(Stored records)
——————————
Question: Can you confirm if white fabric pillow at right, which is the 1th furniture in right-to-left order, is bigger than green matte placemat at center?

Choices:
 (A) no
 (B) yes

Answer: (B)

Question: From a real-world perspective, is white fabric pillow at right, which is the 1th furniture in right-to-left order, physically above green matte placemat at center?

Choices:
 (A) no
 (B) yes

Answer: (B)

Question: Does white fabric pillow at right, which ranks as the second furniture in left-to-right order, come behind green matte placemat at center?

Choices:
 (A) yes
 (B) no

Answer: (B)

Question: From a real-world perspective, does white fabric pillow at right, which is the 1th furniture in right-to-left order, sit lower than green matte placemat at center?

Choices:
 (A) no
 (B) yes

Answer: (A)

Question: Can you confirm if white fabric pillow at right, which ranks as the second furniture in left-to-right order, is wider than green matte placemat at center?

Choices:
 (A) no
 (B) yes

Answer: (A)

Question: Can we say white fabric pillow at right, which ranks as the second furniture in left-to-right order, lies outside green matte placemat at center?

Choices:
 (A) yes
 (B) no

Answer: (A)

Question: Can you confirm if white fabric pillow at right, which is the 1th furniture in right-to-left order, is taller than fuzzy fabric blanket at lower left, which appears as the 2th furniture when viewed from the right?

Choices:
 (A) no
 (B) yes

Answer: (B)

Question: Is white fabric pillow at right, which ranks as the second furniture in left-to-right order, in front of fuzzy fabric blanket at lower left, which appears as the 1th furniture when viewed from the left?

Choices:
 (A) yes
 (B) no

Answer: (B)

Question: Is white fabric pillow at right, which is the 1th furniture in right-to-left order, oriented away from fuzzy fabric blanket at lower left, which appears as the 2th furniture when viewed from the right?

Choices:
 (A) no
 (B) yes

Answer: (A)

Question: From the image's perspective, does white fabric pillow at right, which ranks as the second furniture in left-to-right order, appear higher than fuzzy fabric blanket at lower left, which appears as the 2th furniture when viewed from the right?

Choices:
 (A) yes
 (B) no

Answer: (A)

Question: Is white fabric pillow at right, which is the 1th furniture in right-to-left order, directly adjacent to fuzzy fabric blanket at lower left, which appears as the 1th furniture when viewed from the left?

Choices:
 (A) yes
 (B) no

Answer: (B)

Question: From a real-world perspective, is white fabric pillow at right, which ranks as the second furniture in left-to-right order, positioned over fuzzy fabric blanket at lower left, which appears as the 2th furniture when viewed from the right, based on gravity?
——————————
## EXERCISE BRIEF
Can you render every line of the records above as a numbered list, with the blank lines dropped?

## RIGHT ANSWER
1. Question: Can you confirm if white fabric pillow at right, which is the 1th furniture in right-to-left order, is bigger than green matte placemat at center?
2. Choices:
3.  (A) no
4.  (B) yes
5. Answer: (B)
6. Question: From a real-world perspective, is white fabric pillow at right, which is the 1th furniture in right-to-left order, physically above green matte placemat at center?
7. Choices:
8.  (A) no
9.  (B) yes
10. Answer: (B)
11. Question: Does white fabric pillow at right, which ranks as the second furniture in left-to-right order, come behind green matte placemat at center?
12. Choices:
13.  (A) yes
14.  (B) no
15. Answer: (B)
16. Question: From a real-world perspective, does white fabric pillow at right, which is the 1th furniture in right-to-left order, sit lower than green matte placemat at center?
17. Choices:
18.  (A) no
19.  (B) yes
20. Answer: (A)
21. Question: Can you confirm if white fabric pillow at right, which ranks as the second furniture in left-to-right order, is wider than green matte placemat at center?
22. Choices:
23.  (A) no
24.  (B) yes
25. Answer: (A)
26. Question: Can we say white fabric pillow at right, which ranks as the second furniture in left-to-right order, lies outside green matte placemat at center?
27. Choices:
28.  (A) yes
29.  (B) no
30. Answer: (A)
31. Question: Can you confirm if white fabric pillow at right, which is the 1th furniture in right-to-left order, is taller than fuzzy fabric blanket at lower left, which appears as the 2th furniture when viewed from the right?
32. Choices:
33.  (A) no
34.  (B) yes
35. Answer: (B)
36. Question: Is white fabric pillow at right, which ranks as the second furniture in left-to-right order, in front of fuzzy fabric blanket at lower left, which appears as the 1th furniture when viewed from the left?
37. Choices:
38.  (A) yes
39.  (B) no
40. Answer: (B)
41. Question: Is white fabric pillow at right, which is the 1th furniture in right-to-left order, oriented away from fuzzy fabric blanket at lower left, which appears as the 2th furniture when viewed from the right?
42. Choices:
43.  (A) no
44.  (B) yes
45. Answer: (A)
46. Question: From the image's perspective, does white fabric pillow at right, which ranks as the second furniture in left-to-right order, appear higher than fuzzy fabric blanket at lower left, which appears as the 2th furniture when viewed from the right?
47. Choices:
48.  (A) yes
49.  (B) no
50. Answer: (A)
51. Question: Is white fabric pillow at right, which is the 1th furniture in right-to-left order, directly adjacent to fuzzy fabric blanket at lower left, which appears as the 1th furniture when viewed from the left?
52. Choices:
53.  (A) yes
54.  (B) no
55. Answer: (B)
56. Question: From a real-world perspective, is white fabric pillow at right, which ranks as the second furniture in left-to-right order, positioned over fuzzy fabric blanket at lower left, which appears as the 2th furniture when viewed from the right, based on gravity?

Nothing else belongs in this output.